• [HOW TO COMPLETE THIS TASK]: When you reach the line containing "gray diamond: (1097, 77)" in the data below, begin returning lines exactly as written, and stop once the line containing "green semicircle: (842, 491)" has been returned.

• [MATERIAL PROVIDED]:

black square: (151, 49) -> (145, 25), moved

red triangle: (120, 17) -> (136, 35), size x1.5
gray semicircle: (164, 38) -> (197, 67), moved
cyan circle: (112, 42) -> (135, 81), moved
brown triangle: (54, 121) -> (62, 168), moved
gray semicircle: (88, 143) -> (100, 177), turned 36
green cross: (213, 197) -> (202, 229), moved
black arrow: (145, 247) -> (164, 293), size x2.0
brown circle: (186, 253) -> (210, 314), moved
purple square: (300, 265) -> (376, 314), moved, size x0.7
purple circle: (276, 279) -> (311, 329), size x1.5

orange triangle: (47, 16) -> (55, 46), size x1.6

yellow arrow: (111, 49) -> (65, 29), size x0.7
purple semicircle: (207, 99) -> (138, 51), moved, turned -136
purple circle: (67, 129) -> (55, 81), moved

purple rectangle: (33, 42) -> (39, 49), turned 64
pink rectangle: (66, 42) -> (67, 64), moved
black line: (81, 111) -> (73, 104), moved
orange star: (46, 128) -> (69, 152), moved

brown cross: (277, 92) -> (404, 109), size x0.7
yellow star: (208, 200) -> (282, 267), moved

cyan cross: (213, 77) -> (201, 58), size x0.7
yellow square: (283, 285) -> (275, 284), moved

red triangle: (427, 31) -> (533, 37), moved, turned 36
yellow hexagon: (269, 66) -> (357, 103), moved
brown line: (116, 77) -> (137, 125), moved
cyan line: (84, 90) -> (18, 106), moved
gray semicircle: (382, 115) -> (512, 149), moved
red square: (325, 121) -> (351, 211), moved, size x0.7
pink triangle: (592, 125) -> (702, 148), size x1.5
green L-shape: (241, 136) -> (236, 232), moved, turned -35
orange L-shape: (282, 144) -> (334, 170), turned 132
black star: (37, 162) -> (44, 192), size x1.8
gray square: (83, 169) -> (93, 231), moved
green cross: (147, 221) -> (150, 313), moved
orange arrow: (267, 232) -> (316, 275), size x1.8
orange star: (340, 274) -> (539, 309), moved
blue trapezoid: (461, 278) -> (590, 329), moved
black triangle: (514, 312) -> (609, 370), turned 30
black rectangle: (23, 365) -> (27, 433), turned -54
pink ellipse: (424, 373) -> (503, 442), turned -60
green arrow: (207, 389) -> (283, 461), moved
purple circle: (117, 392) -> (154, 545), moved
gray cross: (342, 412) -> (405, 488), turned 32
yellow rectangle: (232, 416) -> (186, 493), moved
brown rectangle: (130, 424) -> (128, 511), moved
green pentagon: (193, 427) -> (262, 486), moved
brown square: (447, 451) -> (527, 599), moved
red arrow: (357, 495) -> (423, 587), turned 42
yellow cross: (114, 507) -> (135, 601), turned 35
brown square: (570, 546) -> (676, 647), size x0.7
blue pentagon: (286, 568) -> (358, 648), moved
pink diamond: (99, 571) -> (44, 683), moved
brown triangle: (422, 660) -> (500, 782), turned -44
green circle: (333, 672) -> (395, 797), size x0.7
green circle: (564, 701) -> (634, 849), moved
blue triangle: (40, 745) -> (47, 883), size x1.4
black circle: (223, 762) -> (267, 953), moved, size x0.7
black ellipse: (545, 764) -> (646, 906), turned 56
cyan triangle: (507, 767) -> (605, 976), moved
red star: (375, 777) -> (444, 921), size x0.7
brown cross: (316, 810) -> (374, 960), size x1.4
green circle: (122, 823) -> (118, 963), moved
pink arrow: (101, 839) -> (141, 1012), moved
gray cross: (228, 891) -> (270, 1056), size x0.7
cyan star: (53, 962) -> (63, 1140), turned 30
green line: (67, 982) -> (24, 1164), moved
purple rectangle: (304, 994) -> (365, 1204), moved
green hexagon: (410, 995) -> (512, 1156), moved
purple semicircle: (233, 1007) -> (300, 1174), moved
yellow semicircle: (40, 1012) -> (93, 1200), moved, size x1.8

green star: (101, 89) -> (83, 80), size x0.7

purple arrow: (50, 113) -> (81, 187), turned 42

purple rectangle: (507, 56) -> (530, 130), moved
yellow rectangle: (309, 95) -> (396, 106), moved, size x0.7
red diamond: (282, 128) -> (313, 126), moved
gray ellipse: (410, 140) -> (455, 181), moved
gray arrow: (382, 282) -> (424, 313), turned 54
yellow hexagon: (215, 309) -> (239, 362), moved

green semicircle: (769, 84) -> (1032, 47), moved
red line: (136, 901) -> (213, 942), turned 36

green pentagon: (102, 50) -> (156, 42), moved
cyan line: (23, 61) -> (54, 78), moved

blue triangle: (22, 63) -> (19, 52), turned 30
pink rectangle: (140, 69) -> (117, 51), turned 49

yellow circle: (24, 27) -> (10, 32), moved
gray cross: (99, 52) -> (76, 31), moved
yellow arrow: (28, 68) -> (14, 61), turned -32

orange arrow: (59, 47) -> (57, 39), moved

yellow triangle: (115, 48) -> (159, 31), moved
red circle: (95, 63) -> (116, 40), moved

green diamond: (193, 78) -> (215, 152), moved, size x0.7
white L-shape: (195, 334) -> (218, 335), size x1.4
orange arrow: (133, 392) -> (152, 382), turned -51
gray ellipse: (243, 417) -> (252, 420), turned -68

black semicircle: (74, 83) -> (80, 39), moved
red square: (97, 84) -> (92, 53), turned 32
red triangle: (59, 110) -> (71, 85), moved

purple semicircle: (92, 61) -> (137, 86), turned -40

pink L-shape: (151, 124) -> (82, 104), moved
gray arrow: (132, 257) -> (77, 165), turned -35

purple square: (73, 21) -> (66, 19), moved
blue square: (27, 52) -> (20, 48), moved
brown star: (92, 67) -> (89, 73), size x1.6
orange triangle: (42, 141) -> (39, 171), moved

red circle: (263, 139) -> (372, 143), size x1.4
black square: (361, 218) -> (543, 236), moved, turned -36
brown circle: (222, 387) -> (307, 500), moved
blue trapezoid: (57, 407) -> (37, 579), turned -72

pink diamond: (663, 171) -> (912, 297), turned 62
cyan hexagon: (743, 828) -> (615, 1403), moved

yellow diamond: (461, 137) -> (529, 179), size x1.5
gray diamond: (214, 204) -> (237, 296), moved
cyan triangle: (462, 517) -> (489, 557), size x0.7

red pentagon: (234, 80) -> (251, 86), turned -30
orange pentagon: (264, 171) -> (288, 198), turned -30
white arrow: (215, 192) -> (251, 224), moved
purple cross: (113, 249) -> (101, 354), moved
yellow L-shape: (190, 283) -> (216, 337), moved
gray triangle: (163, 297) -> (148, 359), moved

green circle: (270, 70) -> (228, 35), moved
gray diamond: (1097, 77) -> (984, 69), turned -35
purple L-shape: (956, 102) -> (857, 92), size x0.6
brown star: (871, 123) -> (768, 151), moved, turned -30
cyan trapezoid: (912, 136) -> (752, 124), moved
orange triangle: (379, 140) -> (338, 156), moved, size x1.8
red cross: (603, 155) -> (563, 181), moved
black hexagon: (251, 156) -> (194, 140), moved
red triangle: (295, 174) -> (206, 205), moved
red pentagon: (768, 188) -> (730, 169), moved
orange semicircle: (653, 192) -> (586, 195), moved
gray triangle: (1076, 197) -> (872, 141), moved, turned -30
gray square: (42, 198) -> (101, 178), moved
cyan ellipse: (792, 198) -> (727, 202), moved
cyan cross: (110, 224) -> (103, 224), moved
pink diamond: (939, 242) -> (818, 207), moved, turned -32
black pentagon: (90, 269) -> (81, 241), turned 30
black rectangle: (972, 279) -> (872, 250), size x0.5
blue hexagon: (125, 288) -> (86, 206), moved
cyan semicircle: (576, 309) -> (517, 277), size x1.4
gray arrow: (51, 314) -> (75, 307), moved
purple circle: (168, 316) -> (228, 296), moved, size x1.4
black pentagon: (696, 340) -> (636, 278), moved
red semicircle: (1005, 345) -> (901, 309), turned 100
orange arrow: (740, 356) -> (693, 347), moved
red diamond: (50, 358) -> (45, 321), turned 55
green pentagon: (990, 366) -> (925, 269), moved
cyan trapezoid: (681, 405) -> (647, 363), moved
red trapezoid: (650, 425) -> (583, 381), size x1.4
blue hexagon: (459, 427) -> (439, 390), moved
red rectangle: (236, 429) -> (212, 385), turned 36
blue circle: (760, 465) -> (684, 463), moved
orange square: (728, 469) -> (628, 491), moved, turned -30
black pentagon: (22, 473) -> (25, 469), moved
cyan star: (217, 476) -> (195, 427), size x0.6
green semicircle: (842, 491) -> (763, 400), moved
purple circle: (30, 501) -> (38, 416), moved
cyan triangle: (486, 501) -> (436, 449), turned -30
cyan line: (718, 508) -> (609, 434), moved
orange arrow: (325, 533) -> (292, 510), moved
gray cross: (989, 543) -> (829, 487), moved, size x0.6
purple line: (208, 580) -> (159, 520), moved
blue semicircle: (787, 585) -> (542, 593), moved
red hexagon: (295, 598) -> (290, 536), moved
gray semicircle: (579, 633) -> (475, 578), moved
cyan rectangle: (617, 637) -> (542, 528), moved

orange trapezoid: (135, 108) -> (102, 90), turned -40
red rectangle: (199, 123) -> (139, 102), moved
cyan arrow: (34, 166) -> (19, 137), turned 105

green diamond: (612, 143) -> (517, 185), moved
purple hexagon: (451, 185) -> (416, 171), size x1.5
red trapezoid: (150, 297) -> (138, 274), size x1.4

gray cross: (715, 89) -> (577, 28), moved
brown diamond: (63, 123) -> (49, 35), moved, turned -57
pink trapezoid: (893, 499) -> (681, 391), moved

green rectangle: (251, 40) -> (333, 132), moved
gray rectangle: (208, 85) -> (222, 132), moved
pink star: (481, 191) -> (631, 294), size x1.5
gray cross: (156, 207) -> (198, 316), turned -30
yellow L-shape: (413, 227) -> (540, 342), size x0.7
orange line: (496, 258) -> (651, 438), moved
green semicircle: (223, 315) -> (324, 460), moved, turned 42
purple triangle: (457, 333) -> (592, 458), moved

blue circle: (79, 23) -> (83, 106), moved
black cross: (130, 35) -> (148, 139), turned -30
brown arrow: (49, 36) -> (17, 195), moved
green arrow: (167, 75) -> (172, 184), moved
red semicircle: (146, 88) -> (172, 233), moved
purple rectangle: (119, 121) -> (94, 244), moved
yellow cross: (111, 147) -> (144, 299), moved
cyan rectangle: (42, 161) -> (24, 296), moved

• [EXERCISE RESPONSE]:
gray diamond: (1097, 77) -> (984, 69), turned -35
purple L-shape: (956, 102) -> (857, 92), size x0.6
brown star: (871, 123) -> (768, 151), moved, turned -30
cyan trapezoid: (912, 136) -> (752, 124), moved
orange triangle: (379, 140) -> (338, 156), moved, size x1.8
red cross: (603, 155) -> (563, 181), moved
black hexagon: (251, 156) -> (194, 140), moved
red triangle: (295, 174) -> (206, 205), moved
red pentagon: (768, 188) -> (730, 169), moved
orange semicircle: (653, 192) -> (586, 195), moved
gray triangle: (1076, 197) -> (872, 141), moved, turned -30
gray square: (42, 198) -> (101, 178), moved
cyan ellipse: (792, 198) -> (727, 202), moved
cyan cross: (110, 224) -> (103, 224), moved
pink diamond: (939, 242) -> (818, 207), moved, turned -32
black pentagon: (90, 269) -> (81, 241), turned 30
black rectangle: (972, 279) -> (872, 250), size x0.5
blue hexagon: (125, 288) -> (86, 206), moved
cyan semicircle: (576, 309) -> (517, 277), size x1.4
gray arrow: (51, 314) -> (75, 307), moved
purple circle: (168, 316) -> (228, 296), moved, size x1.4
black pentagon: (696, 340) -> (636, 278), moved
red semicircle: (1005, 345) -> (901, 309), turned 100
orange arrow: (740, 356) -> (693, 347), moved
red diamond: (50, 358) -> (45, 321), turned 55
green pentagon: (990, 366) -> (925, 269), moved
cyan trapezoid: (681, 405) -> (647, 363), moved
red trapezoid: (650, 425) -> (583, 381), size x1.4
blue hexagon: (459, 427) -> (439, 390), moved
red rectangle: (236, 429) -> (212, 385), turned 36
blue circle: (760, 465) -> (684, 463), moved
orange square: (728, 469) -> (628, 491), moved, turned -30
black pentagon: (22, 473) -> (25, 469), moved
cyan star: (217, 476) -> (195, 427), size x0.6
green semicircle: (842, 491) -> (763, 400), moved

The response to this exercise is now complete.